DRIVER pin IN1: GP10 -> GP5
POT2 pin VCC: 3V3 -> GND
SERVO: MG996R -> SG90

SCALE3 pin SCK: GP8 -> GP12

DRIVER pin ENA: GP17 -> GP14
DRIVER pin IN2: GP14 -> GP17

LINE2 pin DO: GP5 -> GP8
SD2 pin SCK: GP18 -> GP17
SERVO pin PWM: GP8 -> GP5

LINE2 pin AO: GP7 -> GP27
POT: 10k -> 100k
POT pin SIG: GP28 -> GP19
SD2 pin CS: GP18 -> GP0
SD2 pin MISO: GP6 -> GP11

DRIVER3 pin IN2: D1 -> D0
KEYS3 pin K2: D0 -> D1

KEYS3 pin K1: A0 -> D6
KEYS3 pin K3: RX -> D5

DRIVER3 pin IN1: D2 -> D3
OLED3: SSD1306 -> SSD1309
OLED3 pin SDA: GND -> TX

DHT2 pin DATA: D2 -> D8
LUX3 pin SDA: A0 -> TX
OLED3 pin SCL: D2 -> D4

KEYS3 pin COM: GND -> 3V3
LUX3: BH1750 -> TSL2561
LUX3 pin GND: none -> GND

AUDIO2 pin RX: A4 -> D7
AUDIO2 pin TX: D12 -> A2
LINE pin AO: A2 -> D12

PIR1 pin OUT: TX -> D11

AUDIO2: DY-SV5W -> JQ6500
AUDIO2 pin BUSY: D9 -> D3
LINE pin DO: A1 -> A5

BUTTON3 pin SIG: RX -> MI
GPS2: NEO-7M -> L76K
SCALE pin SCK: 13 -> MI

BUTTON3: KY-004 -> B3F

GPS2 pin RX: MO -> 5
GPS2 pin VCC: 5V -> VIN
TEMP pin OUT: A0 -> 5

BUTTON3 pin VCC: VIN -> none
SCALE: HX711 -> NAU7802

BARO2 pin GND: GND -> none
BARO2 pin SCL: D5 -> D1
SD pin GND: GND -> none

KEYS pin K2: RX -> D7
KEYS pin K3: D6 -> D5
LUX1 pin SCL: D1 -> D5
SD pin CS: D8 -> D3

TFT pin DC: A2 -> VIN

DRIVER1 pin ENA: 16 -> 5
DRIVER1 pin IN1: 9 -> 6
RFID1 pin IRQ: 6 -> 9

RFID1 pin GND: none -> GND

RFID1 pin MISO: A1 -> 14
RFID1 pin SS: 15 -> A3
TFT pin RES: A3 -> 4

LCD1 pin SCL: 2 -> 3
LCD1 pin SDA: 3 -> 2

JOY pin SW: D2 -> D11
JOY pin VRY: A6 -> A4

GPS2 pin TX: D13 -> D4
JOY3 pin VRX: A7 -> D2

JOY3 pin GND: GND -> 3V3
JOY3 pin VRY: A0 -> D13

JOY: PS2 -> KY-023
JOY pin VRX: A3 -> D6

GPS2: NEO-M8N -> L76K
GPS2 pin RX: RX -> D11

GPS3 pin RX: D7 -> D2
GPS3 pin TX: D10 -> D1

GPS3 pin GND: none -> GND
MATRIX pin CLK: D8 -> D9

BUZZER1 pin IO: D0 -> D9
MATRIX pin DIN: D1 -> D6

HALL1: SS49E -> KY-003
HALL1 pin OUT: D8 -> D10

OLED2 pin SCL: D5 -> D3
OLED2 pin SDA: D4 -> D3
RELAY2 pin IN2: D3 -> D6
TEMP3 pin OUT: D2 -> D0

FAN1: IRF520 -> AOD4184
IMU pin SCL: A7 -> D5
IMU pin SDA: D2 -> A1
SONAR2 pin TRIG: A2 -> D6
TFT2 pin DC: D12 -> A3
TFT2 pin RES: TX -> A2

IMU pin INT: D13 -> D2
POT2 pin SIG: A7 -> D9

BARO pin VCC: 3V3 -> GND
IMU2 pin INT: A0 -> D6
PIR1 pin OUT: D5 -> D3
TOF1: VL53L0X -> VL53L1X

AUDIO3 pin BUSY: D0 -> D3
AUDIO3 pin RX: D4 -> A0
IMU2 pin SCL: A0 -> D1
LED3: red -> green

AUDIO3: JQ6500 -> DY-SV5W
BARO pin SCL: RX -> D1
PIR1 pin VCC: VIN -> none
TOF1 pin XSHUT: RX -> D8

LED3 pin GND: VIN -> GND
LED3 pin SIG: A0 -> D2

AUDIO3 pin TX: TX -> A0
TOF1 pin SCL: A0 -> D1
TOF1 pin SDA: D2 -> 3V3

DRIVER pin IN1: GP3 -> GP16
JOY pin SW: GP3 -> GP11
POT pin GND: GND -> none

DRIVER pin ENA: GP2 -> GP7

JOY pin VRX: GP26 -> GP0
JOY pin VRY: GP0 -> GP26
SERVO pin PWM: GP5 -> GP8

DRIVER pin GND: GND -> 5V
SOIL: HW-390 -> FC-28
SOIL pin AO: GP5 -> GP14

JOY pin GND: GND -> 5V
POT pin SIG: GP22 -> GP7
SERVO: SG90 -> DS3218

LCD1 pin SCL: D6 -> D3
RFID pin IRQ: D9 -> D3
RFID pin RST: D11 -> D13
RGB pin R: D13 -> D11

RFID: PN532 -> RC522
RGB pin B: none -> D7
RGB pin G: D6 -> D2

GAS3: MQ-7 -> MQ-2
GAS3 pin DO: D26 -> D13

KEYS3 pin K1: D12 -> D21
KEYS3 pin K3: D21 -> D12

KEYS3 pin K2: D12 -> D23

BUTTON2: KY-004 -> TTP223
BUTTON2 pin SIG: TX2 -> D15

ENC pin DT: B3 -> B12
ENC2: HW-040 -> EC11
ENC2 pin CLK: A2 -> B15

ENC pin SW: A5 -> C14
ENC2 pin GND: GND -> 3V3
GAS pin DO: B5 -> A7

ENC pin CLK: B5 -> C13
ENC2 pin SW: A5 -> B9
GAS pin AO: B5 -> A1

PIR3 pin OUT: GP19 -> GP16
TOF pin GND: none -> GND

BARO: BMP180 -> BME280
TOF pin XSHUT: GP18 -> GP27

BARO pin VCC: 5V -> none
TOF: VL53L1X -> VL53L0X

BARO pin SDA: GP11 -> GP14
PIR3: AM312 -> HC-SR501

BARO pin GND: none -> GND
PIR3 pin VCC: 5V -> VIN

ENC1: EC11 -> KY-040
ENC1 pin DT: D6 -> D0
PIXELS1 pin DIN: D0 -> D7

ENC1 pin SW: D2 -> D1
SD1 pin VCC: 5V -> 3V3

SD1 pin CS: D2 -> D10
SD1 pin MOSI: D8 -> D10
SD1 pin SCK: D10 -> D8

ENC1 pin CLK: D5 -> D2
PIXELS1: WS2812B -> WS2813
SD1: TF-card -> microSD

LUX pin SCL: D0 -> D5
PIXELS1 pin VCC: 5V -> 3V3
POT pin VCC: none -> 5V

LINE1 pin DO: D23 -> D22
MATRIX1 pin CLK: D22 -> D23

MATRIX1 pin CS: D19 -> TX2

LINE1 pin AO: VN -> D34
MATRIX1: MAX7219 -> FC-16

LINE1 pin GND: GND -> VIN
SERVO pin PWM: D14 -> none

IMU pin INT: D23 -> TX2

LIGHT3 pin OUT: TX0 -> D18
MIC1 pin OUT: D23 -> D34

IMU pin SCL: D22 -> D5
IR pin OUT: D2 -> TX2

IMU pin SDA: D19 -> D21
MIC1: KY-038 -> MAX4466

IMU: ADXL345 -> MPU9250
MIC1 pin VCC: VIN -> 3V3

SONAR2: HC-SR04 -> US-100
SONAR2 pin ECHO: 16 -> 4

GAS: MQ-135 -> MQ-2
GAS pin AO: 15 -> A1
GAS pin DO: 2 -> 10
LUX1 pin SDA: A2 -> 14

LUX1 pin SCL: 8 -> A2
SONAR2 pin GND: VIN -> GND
--------------------------------
Try it >> Copy word for word the stretch of entries above from the line that has "BARO2 pin SCL: D5 -> D1" through the line that has "MATRIX pin CLK: D8 -> D9", both ends included, and nothing outside it.

Written reply >>
BARO2 pin SCL: D5 -> D1
SD pin GND: GND -> none

KEYS pin K2: RX -> D7
KEYS pin K3: D6 -> D5
LUX1 pin SCL: D1 -> D5
SD pin CS: D8 -> D3

TFT pin DC: A2 -> VIN

DRIVER1 pin ENA: 16 -> 5
DRIVER1 pin IN1: 9 -> 6
RFID1 pin IRQ: 6 -> 9

RFID1 pin GND: none -> GND

RFID1 pin MISO: A1 -> 14
RFID1 pin SS: 15 -> A3
TFT pin RES: A3 -> 4

LCD1 pin SCL: 2 -> 3
LCD1 pin SDA: 3 -> 2

JOY pin SW: D2 -> D11
JOY pin VRY: A6 -> A4

GPS2 pin TX: D13 -> D4
JOY3 pin VRX: A7 -> D2

JOY3 pin GND: GND -> 3V3
JOY3 pin VRY: A0 -> D13

JOY: PS2 -> KY-023
JOY pin VRX: A3 -> D6

GPS2: NEO-M8N -> L76K
GPS2 pin RX: RX -> D11

GPS3 pin RX: D7 -> D2
GPS3 pin TX: D10 -> D1

GPS3 pin GND: none -> GND
MATRIX pin CLK: D8 -> D9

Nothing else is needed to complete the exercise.